● **Supplied material**:
=======

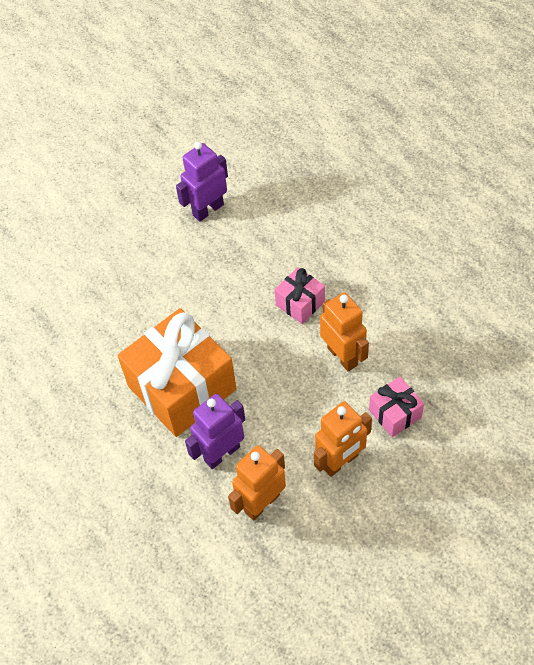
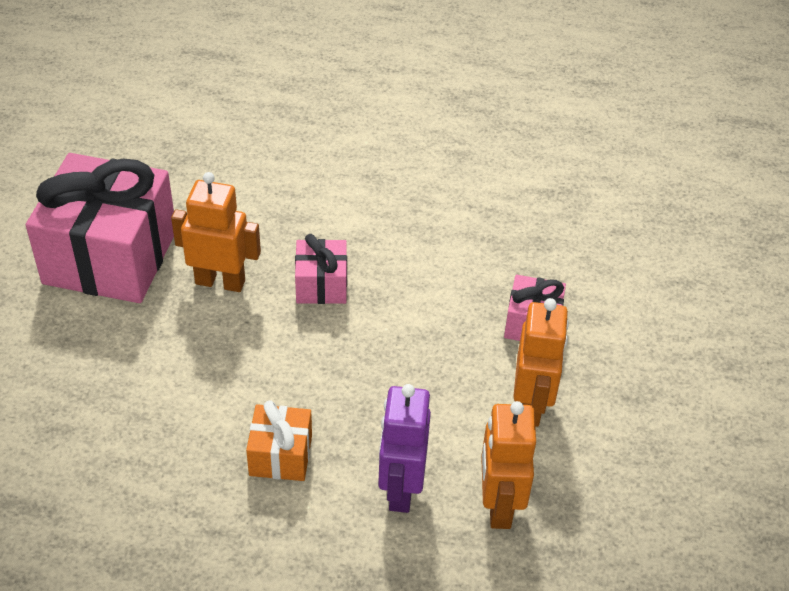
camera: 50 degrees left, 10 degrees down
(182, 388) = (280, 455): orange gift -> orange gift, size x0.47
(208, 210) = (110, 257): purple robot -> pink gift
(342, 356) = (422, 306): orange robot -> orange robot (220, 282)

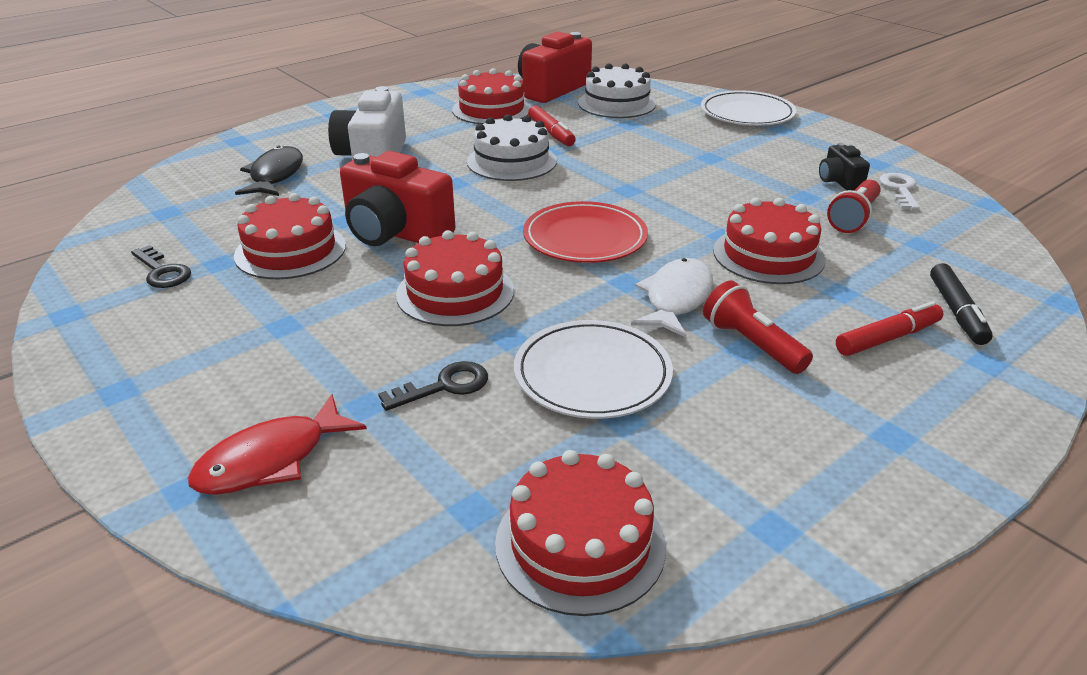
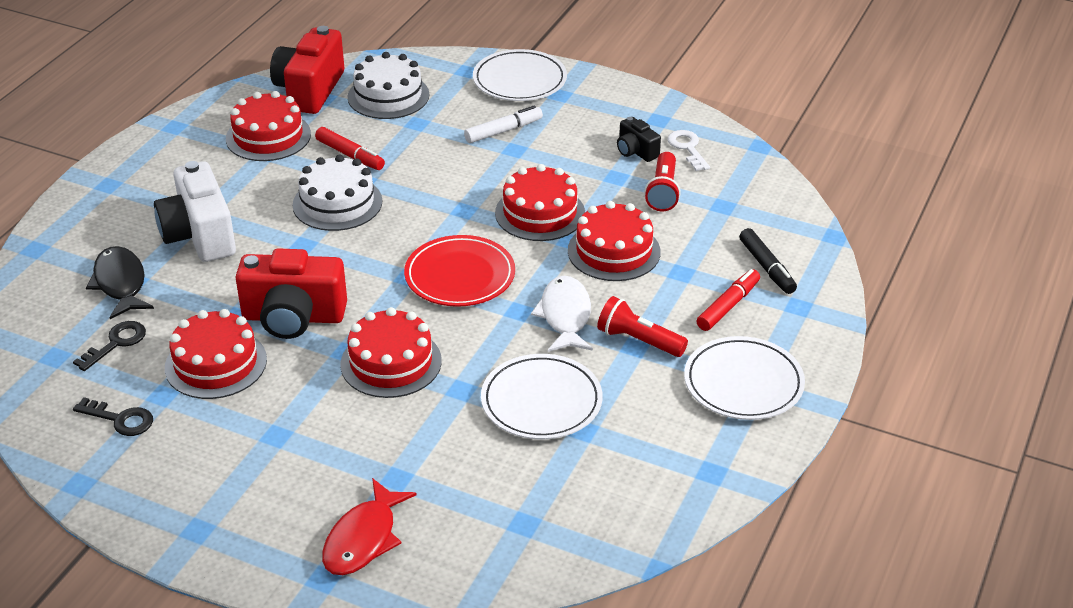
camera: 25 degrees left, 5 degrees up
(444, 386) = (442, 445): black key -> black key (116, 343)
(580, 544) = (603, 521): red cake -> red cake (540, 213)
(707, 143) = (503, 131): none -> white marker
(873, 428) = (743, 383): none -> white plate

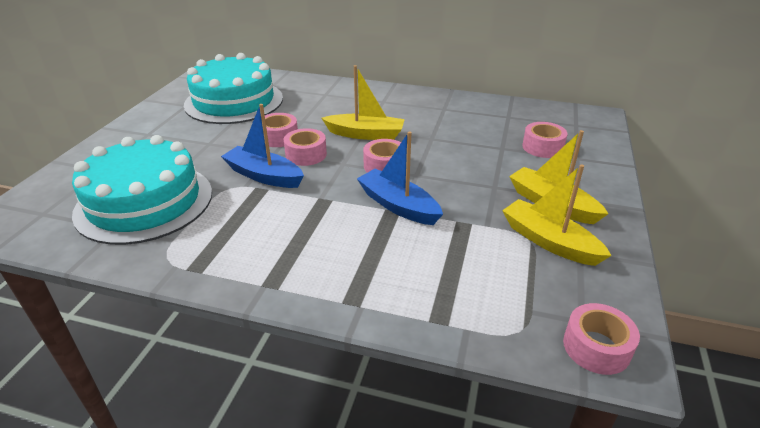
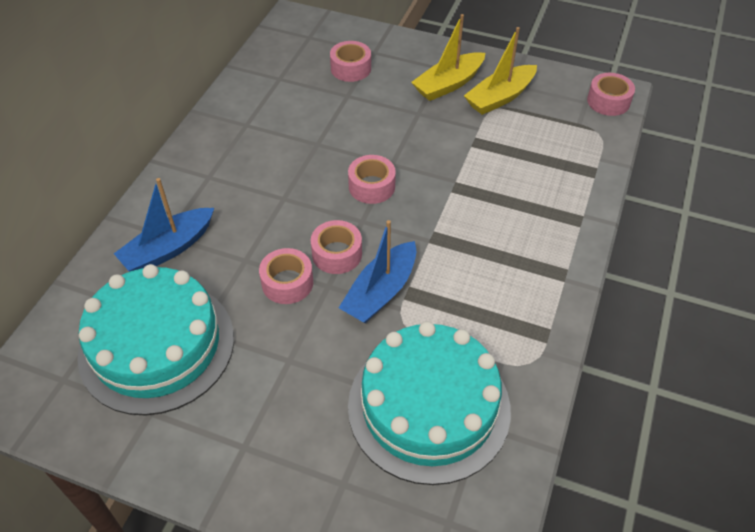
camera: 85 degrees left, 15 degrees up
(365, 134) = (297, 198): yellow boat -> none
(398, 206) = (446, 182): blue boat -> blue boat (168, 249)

=======

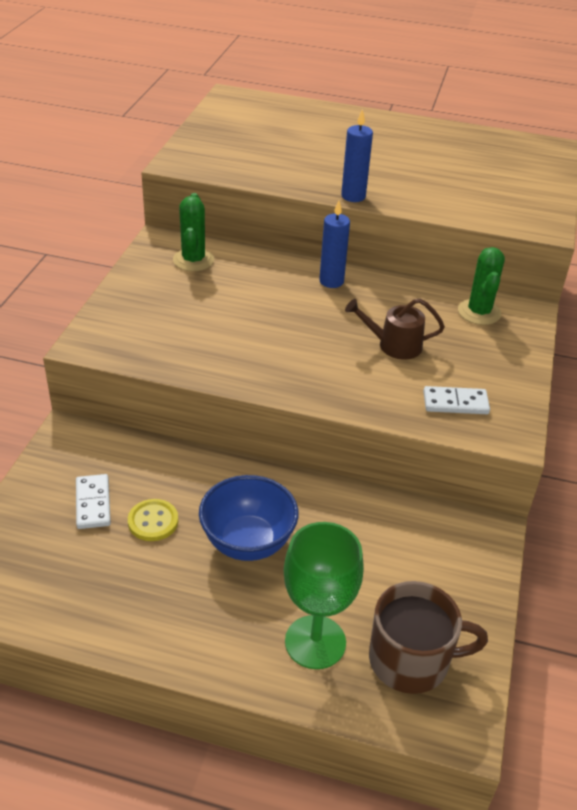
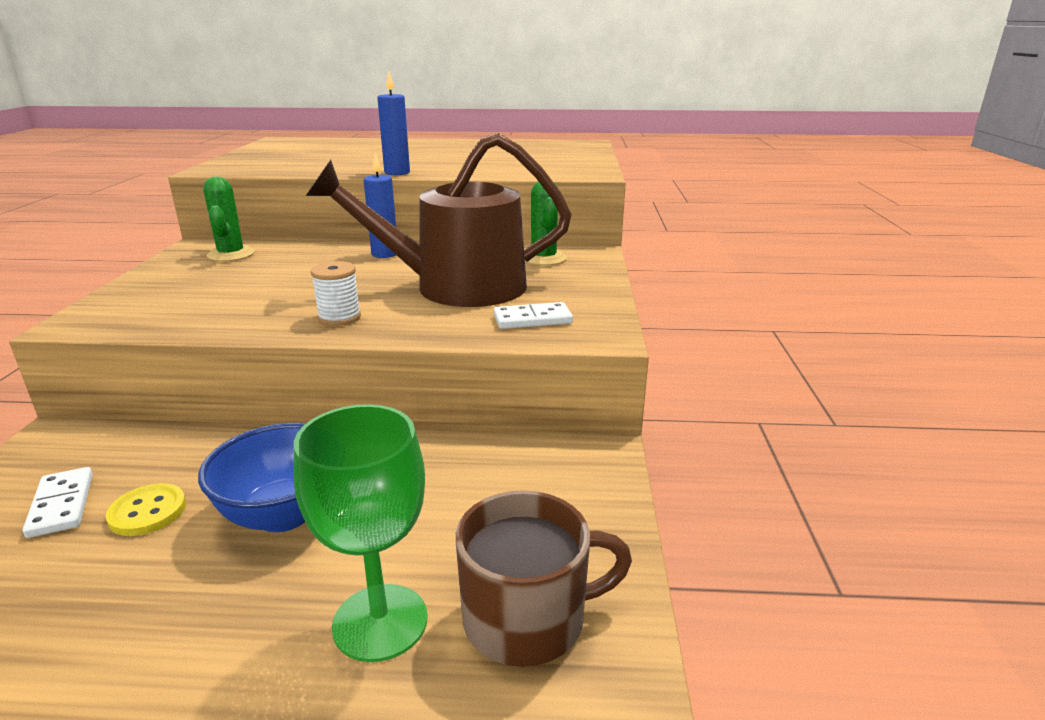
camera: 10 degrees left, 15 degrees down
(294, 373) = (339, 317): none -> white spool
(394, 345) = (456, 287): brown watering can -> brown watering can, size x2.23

=======

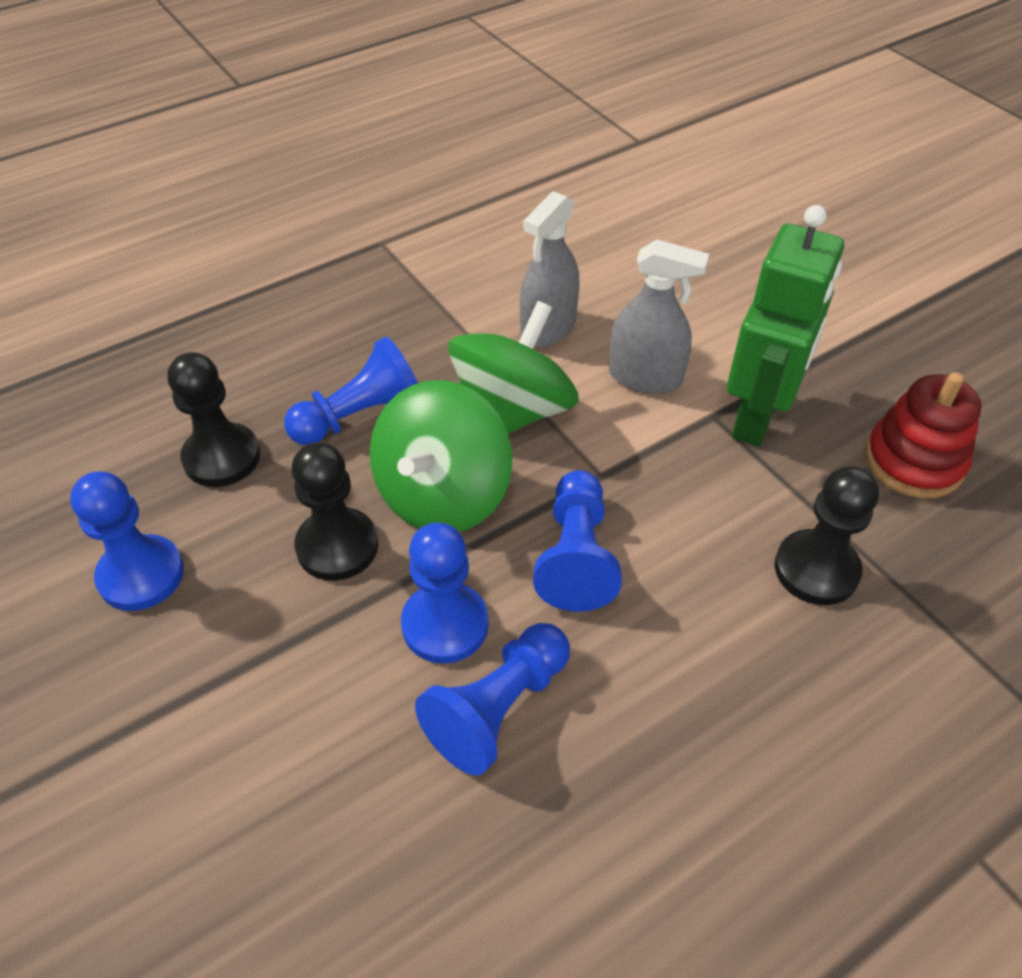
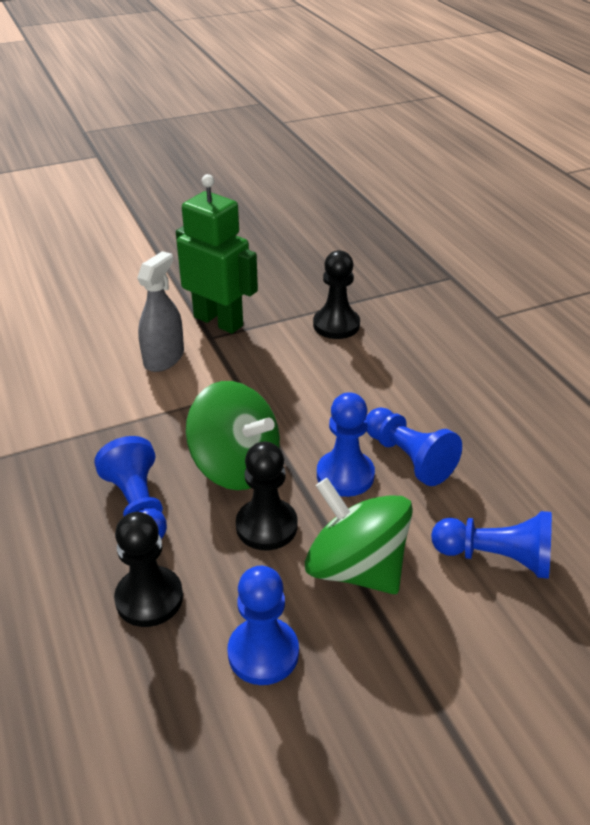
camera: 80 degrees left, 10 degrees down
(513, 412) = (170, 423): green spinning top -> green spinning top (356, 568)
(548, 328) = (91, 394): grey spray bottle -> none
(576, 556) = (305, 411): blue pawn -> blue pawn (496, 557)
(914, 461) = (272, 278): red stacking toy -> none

=======

● **Work instruction**:
Reprint exactly the lines above that start at the one with "camera: 85 degrees left, 15 degrees up" and end at the one with "(398, 206) = (446, 182): blue", keeping both and adding none.

● **Exercise result**:
camera: 85 degrees left, 15 degrees up
(365, 134) = (297, 198): yellow boat -> none
(398, 206) = (446, 182): blue boat -> blue boat (168, 249)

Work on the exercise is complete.